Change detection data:
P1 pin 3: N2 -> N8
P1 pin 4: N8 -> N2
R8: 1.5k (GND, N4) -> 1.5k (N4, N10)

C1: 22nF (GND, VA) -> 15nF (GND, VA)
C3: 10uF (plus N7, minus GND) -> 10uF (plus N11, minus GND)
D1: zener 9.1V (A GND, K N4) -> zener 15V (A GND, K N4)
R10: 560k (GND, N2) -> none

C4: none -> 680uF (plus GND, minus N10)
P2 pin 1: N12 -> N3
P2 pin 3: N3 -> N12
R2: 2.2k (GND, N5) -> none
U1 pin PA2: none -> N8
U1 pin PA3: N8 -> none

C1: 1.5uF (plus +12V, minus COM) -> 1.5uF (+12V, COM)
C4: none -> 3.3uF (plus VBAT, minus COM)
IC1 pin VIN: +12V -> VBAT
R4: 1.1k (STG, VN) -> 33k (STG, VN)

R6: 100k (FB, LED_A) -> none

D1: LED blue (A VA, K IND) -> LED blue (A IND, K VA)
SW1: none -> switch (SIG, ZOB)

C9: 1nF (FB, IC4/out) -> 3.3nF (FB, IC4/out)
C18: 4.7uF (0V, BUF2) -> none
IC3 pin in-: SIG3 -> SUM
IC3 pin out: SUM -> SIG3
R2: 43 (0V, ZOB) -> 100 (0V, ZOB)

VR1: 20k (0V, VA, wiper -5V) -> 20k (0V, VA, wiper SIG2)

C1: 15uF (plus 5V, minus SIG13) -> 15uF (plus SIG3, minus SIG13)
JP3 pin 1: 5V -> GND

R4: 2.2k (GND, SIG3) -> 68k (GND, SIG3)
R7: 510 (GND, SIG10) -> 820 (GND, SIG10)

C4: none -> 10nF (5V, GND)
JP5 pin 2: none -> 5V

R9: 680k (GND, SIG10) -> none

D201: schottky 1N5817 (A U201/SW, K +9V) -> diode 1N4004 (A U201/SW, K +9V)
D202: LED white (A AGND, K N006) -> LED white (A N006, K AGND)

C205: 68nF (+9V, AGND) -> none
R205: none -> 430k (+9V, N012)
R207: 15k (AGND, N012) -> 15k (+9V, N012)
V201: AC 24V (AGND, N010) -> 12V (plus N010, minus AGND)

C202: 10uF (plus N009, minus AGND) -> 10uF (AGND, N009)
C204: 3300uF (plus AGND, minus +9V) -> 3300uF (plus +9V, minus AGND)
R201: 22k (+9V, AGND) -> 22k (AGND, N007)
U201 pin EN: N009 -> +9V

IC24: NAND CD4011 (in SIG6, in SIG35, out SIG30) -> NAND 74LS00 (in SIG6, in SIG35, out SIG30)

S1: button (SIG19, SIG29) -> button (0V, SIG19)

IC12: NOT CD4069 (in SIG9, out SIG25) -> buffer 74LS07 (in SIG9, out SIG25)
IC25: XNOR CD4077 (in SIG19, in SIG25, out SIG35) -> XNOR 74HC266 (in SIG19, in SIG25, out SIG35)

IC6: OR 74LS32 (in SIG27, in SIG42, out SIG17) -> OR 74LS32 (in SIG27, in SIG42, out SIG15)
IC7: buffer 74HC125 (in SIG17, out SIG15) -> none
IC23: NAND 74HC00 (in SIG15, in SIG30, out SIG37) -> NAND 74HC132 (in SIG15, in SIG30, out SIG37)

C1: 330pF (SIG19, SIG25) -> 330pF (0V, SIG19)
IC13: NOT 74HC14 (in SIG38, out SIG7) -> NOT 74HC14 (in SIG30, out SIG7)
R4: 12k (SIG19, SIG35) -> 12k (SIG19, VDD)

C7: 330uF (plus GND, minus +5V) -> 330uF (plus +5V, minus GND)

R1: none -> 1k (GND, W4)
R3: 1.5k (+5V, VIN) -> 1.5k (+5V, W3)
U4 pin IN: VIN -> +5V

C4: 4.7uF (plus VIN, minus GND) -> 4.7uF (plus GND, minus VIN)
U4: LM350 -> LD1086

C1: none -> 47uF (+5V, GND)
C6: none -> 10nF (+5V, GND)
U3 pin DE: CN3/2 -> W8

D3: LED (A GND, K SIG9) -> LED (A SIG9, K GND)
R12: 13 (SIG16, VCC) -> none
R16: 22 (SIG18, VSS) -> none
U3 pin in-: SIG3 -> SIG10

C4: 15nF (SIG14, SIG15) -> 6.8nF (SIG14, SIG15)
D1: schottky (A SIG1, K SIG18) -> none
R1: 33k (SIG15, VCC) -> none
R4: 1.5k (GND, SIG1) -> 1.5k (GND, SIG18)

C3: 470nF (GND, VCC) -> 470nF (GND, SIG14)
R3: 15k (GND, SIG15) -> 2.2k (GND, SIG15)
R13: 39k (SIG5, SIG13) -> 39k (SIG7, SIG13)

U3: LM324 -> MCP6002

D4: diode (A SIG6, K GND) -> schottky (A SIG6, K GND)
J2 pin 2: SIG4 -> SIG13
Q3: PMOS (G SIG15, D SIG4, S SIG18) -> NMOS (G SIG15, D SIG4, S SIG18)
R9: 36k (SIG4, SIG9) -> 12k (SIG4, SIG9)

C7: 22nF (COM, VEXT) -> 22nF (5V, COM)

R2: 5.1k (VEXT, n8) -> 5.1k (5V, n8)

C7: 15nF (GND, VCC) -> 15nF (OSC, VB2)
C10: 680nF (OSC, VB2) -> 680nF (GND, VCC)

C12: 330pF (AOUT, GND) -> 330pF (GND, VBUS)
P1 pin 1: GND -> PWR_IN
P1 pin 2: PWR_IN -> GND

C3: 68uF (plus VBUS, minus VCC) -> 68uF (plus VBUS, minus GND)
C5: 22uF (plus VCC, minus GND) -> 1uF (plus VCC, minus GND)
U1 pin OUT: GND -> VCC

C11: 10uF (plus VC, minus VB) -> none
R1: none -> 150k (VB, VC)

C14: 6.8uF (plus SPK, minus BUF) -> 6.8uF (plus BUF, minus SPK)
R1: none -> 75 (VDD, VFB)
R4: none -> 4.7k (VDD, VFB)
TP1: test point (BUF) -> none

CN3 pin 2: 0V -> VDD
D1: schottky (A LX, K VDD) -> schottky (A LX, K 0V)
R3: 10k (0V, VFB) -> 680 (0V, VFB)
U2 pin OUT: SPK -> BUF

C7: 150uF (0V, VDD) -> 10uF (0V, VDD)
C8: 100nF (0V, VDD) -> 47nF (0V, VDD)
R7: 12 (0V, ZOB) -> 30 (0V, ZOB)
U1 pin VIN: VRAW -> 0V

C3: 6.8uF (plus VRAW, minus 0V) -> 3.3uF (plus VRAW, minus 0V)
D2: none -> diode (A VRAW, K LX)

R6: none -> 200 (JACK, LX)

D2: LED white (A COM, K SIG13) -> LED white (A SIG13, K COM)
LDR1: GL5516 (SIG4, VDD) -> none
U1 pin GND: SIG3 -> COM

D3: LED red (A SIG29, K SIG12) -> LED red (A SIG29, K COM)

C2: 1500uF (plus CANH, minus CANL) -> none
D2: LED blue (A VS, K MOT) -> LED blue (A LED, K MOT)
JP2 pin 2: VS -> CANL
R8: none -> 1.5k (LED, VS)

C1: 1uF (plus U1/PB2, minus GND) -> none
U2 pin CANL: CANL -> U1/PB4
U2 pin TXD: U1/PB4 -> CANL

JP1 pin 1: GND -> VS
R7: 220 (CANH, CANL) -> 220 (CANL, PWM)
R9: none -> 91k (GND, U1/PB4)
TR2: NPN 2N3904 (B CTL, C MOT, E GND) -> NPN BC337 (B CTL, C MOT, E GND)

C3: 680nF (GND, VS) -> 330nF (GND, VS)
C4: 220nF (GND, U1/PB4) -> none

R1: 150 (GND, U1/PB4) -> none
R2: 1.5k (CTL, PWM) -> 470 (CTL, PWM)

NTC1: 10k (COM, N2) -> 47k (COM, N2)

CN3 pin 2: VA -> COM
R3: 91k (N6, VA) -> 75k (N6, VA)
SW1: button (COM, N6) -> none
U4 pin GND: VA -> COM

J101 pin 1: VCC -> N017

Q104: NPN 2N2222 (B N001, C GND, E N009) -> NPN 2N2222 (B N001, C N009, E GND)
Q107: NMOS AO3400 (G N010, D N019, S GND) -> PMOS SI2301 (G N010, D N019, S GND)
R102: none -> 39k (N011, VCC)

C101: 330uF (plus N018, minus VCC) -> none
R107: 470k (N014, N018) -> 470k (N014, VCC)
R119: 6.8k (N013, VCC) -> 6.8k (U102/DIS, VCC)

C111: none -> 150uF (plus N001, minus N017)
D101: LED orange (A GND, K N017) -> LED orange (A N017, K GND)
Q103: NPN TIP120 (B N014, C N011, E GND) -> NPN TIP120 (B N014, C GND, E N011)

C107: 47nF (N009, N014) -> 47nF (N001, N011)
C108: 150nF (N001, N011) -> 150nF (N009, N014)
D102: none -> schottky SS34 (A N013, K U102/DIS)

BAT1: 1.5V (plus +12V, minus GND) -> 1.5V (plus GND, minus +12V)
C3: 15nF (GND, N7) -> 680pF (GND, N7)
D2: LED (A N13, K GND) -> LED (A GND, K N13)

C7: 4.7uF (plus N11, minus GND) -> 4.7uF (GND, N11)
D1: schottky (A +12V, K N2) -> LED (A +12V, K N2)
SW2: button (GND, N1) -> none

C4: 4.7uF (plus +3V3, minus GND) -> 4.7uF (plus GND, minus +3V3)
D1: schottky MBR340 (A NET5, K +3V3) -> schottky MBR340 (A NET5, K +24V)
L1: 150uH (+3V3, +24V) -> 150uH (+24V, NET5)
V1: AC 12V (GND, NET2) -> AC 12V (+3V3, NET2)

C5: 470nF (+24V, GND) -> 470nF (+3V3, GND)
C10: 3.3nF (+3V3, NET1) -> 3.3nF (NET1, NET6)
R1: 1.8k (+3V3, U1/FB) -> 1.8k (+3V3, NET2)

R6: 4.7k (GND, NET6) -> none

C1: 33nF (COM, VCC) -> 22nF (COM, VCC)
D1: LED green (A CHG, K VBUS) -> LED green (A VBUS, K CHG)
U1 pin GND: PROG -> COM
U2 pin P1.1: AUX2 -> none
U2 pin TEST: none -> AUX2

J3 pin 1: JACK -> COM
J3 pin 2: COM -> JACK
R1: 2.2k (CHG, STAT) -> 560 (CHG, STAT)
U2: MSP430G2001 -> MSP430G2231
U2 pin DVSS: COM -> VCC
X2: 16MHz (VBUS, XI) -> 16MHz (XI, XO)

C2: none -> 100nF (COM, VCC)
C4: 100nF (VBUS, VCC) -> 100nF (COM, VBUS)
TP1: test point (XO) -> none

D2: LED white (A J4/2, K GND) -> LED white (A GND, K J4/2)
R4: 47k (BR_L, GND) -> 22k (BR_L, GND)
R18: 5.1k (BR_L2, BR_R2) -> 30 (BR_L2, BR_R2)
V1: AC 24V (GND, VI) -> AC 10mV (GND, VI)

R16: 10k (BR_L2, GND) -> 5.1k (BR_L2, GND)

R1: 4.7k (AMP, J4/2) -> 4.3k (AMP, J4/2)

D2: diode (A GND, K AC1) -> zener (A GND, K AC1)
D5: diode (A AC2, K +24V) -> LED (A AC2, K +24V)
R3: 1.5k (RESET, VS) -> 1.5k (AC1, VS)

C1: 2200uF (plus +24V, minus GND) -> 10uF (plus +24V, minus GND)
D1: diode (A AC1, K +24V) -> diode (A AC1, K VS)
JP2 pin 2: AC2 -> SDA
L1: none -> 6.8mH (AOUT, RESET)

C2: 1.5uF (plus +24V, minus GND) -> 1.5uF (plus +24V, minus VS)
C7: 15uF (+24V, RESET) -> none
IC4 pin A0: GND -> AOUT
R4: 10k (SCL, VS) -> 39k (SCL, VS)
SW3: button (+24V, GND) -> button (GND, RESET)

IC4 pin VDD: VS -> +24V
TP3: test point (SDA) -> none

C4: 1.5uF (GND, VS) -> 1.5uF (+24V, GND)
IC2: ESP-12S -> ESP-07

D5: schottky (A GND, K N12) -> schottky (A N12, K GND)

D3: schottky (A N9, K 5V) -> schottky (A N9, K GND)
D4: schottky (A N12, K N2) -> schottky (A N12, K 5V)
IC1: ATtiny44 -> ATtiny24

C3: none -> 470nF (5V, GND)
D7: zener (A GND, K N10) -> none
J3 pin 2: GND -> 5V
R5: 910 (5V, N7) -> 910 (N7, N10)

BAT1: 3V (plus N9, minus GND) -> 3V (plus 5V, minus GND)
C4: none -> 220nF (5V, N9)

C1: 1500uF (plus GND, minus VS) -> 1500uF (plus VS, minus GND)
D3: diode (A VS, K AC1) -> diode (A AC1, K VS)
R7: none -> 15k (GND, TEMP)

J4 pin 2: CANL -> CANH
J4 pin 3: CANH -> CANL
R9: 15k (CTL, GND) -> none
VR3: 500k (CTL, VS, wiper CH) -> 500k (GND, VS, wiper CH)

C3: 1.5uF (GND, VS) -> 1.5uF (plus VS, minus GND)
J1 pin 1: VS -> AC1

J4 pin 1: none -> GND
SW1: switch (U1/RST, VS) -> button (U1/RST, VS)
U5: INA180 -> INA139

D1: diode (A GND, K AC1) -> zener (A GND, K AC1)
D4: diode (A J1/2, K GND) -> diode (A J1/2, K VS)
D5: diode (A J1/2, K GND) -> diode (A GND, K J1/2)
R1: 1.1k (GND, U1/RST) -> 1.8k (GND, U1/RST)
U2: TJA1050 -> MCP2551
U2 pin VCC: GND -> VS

- Problem description: Each line in the entries above, starting at the line with "IC4 pin VDD: VS -> +24V" and ending at the line with "C1: 1500uF (plus", is to be printed exactly, and only those lines.

- Expected answer:
IC4 pin VDD: VS -> +24V
TP3: test point (SDA) -> none

C4: 1.5uF (GND, VS) -> 1.5uF (+24V, GND)
IC2: ESP-12S -> ESP-07

D5: schottky (A GND, K N12) -> schottky (A N12, K GND)

D3: schottky (A N9, K 5V) -> schottky (A N9, K GND)
D4: schottky (A N12, K N2) -> schottky (A N12, K 5V)
IC1: ATtiny44 -> ATtiny24

C3: none -> 470nF (5V, GND)
D7: zener (A GND, K N10) -> none
J3 pin 2: GND -> 5V
R5: 910 (5V, N7) -> 910 (N7, N10)

BAT1: 3V (plus N9, minus GND) -> 3V (plus 5V, minus GND)
C4: none -> 220nF (5V, N9)

C1: 1500uF (plus GND, minus VS) -> 1500uF (plus VS, minus GND)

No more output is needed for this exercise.